(Work to be completed): Where a line in the listing below holds "colour", add it to the tally, and reply with that tally alone.

(Data section):
.....

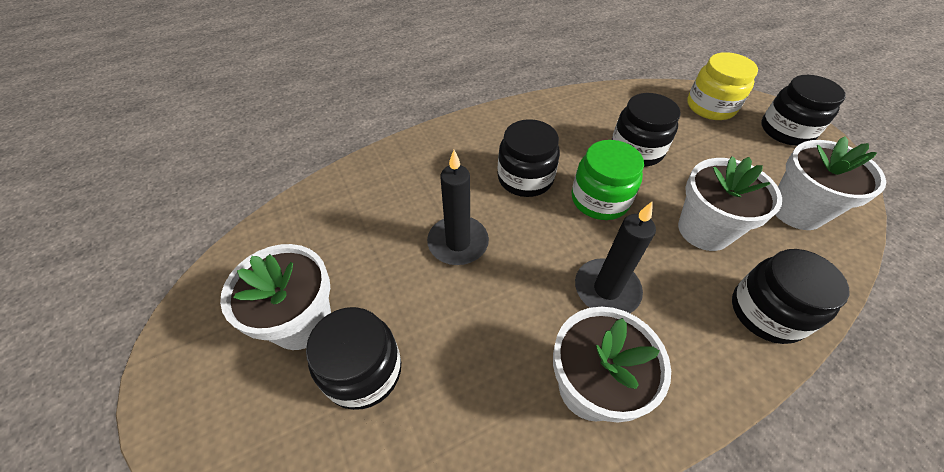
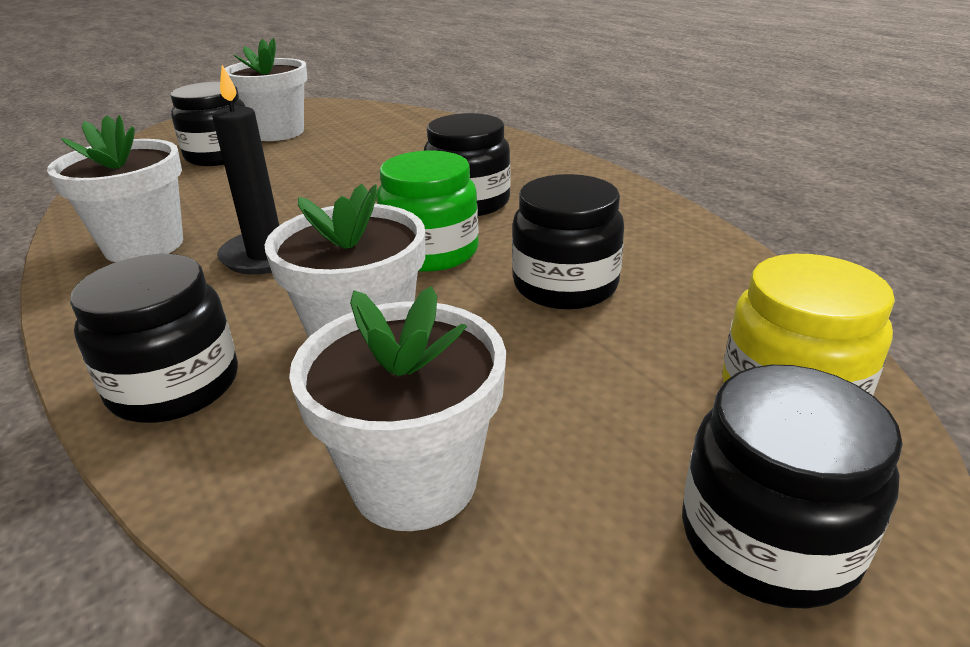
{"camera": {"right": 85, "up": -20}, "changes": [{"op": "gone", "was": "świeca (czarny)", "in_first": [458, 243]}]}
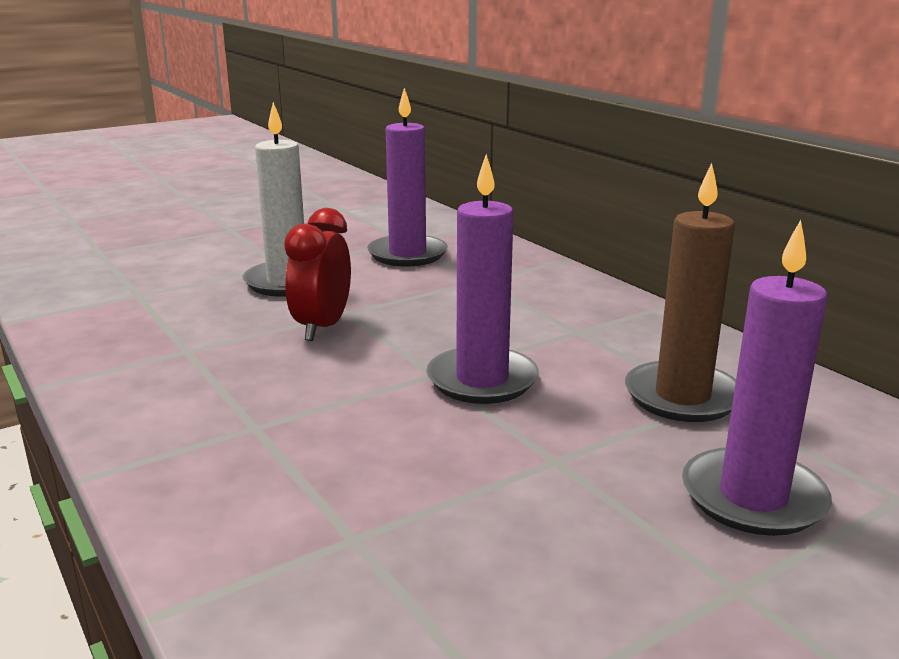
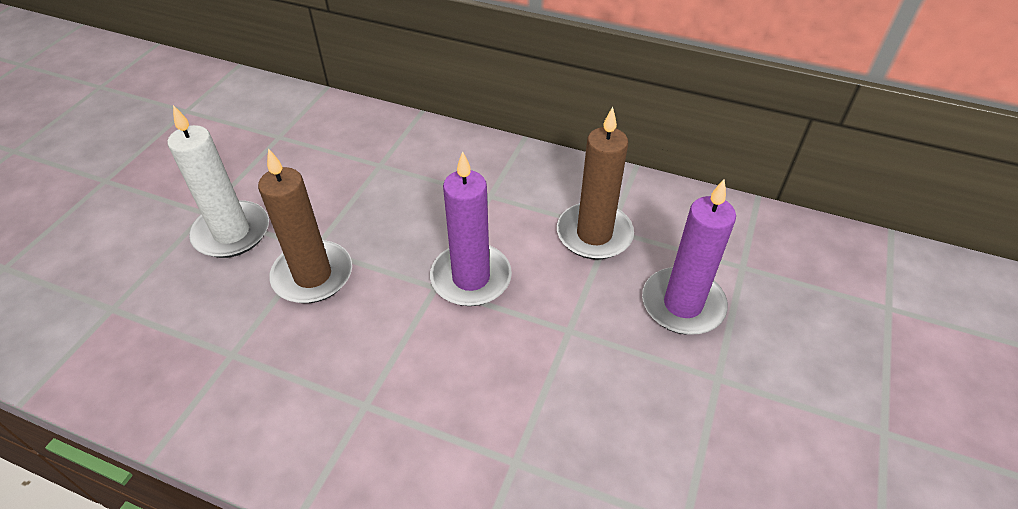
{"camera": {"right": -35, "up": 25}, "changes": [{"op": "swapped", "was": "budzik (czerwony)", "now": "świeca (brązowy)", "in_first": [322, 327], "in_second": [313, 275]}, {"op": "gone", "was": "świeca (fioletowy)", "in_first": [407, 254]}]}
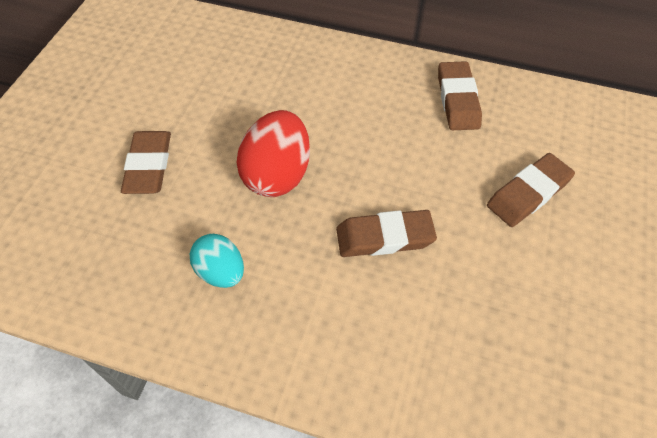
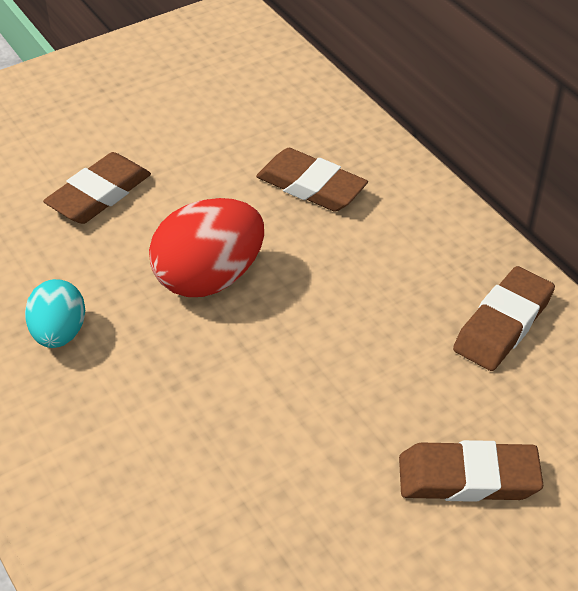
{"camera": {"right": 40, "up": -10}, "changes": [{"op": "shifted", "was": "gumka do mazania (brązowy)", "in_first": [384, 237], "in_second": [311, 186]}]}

.....

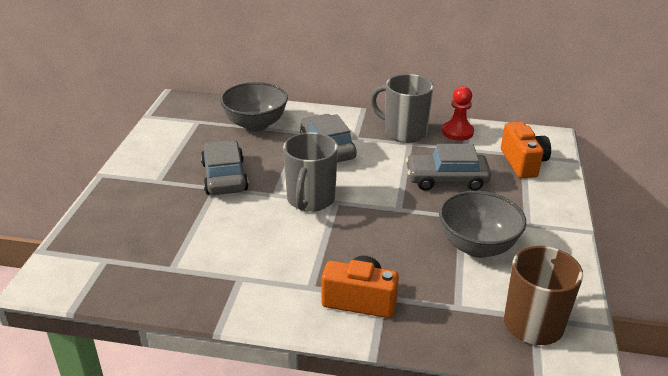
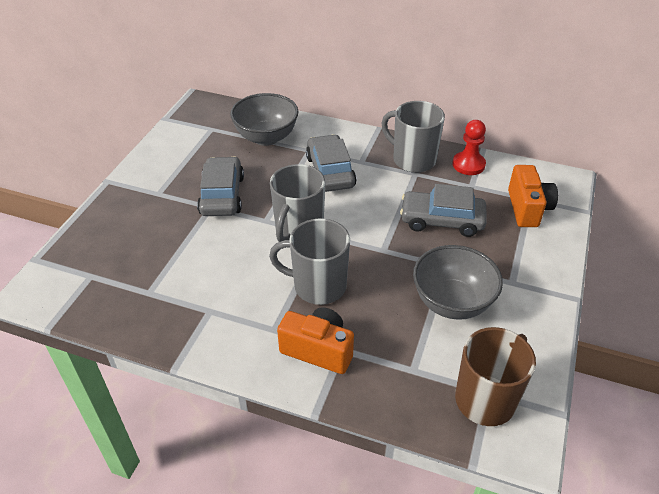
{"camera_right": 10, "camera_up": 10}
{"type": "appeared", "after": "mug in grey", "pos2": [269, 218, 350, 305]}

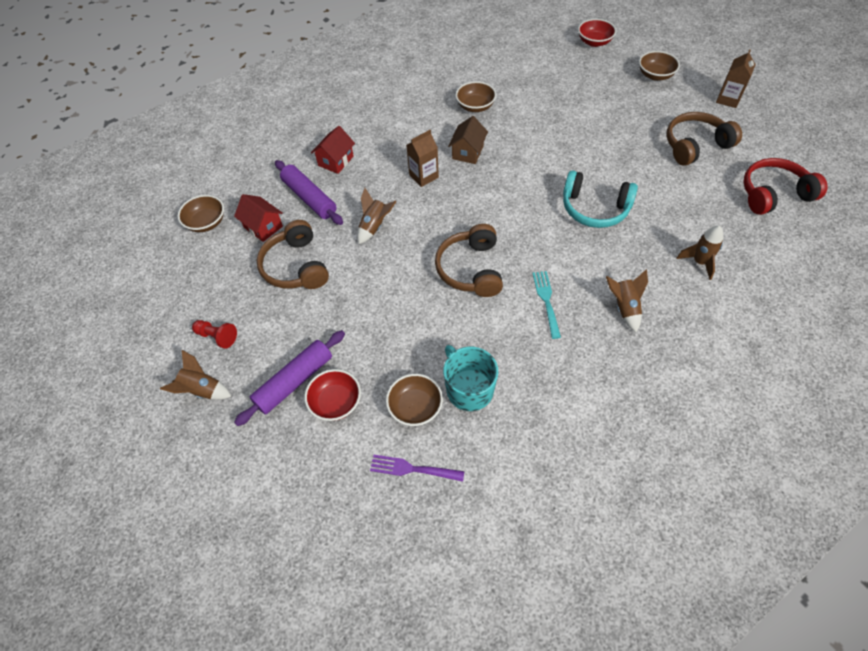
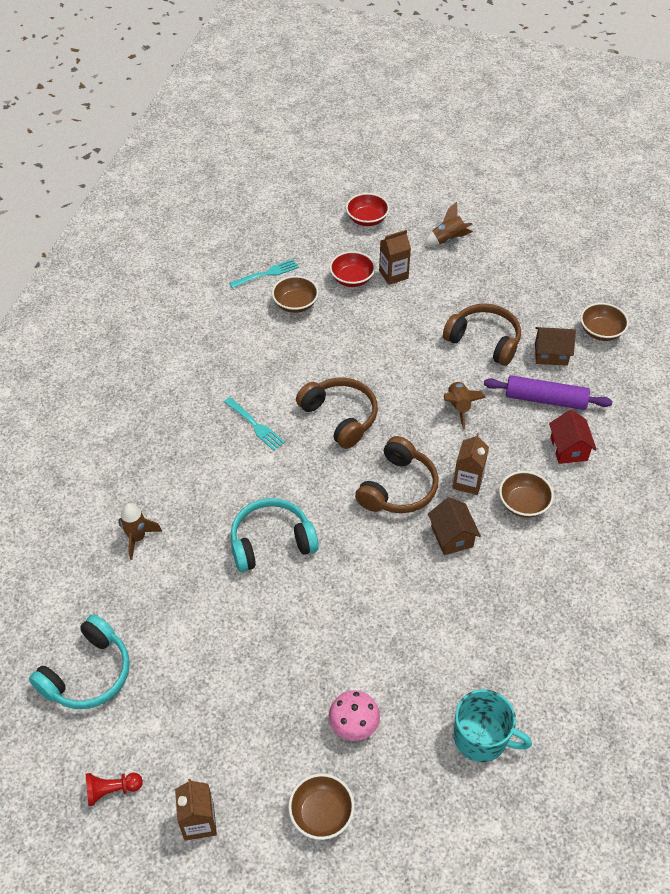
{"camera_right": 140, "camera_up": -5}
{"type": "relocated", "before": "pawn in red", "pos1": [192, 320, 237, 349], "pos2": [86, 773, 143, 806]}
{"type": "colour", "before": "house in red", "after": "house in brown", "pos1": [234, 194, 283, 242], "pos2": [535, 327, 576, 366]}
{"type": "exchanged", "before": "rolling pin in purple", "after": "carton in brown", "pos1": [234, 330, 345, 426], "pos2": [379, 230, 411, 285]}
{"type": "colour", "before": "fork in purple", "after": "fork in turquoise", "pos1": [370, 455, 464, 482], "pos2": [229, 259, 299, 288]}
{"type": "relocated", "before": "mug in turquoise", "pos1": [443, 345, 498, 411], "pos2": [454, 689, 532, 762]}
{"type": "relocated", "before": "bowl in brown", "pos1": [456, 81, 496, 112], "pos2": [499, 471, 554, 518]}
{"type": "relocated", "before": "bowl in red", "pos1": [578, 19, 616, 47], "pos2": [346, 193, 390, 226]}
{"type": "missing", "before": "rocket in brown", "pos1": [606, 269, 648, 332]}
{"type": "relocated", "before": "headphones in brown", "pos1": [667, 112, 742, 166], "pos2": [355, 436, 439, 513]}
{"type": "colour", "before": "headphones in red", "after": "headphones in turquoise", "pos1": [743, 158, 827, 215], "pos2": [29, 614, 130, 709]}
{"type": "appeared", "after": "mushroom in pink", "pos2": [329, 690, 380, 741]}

.....

(Solution to this problem): 3